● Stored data

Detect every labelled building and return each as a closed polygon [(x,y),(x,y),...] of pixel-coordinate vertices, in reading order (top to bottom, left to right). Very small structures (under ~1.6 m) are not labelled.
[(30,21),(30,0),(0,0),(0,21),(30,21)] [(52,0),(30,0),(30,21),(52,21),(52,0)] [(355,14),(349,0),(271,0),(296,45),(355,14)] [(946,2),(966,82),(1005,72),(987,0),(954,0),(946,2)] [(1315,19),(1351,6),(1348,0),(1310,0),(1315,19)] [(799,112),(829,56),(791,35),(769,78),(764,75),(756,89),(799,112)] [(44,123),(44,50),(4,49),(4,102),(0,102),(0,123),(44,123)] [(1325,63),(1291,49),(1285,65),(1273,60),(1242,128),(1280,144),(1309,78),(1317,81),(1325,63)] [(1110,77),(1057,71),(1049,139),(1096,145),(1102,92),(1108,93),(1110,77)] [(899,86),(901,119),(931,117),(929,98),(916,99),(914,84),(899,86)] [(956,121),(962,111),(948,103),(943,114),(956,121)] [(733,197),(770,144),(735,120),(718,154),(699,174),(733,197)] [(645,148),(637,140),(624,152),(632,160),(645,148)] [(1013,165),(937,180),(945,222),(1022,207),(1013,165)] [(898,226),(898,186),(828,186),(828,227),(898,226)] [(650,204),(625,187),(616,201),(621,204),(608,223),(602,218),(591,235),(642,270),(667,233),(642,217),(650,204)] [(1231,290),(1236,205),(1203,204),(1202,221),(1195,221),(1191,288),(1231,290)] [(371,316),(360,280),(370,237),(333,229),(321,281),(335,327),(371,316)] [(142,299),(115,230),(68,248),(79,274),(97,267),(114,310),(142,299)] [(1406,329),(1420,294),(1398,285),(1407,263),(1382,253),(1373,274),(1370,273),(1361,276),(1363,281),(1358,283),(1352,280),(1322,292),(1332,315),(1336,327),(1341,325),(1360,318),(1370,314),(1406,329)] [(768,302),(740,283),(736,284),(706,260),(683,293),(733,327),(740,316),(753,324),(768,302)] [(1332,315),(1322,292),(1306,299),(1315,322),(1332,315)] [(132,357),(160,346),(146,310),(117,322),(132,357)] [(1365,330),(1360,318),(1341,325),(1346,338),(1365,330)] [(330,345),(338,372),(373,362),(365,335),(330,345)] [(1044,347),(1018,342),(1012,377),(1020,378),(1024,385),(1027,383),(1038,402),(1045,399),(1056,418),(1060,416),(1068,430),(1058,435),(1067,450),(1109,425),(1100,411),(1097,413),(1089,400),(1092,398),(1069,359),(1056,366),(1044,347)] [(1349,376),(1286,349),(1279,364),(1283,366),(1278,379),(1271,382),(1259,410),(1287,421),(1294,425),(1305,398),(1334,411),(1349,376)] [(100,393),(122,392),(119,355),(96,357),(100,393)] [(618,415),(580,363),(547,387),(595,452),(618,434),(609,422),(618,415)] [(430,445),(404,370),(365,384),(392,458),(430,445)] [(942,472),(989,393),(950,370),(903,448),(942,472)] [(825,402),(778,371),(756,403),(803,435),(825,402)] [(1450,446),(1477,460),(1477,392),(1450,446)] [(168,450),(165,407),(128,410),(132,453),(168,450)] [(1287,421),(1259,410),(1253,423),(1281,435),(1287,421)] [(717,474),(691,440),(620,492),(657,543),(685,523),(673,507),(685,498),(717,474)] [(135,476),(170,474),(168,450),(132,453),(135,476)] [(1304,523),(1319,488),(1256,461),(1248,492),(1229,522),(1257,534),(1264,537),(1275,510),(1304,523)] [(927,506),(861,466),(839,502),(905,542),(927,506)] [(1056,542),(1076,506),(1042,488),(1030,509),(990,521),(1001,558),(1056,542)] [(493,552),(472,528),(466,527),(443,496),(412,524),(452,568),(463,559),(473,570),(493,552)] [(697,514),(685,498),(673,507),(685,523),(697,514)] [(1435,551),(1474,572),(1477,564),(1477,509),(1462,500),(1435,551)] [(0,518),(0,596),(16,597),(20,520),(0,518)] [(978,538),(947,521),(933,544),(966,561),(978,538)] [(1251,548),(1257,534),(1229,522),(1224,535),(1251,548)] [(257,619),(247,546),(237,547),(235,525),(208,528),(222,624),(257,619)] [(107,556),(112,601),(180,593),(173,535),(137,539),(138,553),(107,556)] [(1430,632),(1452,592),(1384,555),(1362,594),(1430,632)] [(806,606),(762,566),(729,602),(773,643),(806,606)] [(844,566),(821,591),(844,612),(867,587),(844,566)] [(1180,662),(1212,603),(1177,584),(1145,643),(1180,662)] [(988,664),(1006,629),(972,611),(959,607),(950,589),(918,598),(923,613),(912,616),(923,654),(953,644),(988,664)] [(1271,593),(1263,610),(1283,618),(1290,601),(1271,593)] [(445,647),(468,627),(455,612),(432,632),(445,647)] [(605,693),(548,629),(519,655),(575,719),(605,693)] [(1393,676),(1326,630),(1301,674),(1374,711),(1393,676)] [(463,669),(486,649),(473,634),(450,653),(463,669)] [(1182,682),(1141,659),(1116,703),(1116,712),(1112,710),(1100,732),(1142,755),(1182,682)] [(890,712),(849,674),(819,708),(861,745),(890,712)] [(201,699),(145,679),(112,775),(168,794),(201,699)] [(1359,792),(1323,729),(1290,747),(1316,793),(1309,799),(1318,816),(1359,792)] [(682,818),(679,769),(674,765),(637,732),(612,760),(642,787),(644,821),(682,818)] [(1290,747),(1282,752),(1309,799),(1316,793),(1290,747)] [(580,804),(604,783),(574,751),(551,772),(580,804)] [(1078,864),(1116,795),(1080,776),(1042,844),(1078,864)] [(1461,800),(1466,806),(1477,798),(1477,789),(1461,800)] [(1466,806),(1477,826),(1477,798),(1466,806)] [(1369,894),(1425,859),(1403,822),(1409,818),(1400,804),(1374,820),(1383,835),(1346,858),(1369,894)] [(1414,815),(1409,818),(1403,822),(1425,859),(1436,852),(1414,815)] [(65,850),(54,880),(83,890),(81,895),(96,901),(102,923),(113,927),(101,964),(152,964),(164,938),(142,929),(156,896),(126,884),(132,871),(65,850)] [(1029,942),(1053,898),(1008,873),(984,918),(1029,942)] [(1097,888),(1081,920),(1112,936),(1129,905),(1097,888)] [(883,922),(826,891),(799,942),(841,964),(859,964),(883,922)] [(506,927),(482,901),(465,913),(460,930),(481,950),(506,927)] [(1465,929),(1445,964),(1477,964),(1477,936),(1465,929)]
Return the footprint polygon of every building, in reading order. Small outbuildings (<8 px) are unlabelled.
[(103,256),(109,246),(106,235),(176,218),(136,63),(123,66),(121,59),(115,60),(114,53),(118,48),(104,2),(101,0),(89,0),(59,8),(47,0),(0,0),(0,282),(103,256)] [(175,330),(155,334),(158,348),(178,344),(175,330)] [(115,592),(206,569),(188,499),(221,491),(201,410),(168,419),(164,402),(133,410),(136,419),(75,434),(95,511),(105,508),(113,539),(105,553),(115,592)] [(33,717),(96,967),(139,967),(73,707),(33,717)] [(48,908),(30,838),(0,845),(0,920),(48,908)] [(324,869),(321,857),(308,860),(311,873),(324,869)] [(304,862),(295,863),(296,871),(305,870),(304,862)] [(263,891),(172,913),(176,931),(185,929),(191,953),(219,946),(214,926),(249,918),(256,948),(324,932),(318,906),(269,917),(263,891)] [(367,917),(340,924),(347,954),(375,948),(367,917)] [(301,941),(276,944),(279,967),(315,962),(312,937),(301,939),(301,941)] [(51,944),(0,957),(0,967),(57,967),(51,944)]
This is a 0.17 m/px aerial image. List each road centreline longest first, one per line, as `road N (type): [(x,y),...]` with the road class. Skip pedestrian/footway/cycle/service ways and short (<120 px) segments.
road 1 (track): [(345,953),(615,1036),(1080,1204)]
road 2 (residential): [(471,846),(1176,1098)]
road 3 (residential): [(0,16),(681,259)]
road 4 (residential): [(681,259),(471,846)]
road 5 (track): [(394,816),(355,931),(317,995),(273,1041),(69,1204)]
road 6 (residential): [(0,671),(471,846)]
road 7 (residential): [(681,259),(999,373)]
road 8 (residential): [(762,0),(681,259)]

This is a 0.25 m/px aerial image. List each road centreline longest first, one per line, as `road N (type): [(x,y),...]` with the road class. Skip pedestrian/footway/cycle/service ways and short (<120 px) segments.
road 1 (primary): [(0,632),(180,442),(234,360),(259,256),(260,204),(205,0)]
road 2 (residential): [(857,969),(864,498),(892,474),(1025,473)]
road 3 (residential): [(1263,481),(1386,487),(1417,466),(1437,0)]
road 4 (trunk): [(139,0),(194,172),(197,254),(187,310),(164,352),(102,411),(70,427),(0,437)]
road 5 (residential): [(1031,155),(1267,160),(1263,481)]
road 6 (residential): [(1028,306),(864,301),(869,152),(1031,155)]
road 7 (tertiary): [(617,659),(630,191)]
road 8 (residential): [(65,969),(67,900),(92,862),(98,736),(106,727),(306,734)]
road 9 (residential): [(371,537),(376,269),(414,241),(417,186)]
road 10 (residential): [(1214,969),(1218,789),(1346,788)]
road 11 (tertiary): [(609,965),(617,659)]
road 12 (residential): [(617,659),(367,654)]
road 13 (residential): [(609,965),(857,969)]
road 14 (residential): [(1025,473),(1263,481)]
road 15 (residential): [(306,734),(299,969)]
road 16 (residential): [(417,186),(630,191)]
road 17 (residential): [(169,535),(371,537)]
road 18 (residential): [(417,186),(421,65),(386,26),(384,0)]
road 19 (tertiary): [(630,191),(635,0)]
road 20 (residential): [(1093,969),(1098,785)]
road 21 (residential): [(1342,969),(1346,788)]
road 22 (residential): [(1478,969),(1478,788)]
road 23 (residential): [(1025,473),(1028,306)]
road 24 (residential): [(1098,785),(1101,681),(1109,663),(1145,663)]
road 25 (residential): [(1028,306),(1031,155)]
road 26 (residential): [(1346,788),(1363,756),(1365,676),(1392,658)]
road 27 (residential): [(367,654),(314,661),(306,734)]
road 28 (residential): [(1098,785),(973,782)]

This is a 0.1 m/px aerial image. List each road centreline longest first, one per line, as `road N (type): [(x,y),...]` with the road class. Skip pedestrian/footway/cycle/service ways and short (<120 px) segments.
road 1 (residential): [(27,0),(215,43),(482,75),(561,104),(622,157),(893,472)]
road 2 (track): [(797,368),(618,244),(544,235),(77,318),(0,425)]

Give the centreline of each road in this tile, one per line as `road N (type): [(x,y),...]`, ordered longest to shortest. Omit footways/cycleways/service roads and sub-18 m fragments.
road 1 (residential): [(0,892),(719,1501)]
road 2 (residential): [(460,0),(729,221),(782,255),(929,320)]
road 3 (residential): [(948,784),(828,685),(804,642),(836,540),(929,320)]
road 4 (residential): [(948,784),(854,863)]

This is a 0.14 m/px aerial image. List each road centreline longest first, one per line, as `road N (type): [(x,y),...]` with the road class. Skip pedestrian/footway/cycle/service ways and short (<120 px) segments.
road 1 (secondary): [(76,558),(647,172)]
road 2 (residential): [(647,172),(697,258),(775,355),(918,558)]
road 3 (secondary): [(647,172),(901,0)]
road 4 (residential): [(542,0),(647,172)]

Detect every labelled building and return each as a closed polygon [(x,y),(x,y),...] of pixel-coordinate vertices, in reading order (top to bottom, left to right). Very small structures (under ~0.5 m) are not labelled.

● REQUIREMENT
Copy exactly the line containing "This is a 0.14" and every line after it, ending with the last line of the records above.

● YOUR SOLUTION
This is a 0.14 m/px aerial image. List each road centreline longest first, one per line, as `road N (type): [(x,y),...]` with the road class. Skip pedestrian/footway/cycle/service ways and short (<120 px) segments.
road 1 (secondary): [(76,558),(647,172)]
road 2 (residential): [(647,172),(697,258),(775,355),(918,558)]
road 3 (secondary): [(647,172),(901,0)]
road 4 (residential): [(542,0),(647,172)]

Detect every labelled building and return each as a closed polygon [(x,y),(x,y),...] of pixel-coordinate vertices, in reading order (top to bottom, left to right). Very small structures (under ~0.5 m) are not labelled.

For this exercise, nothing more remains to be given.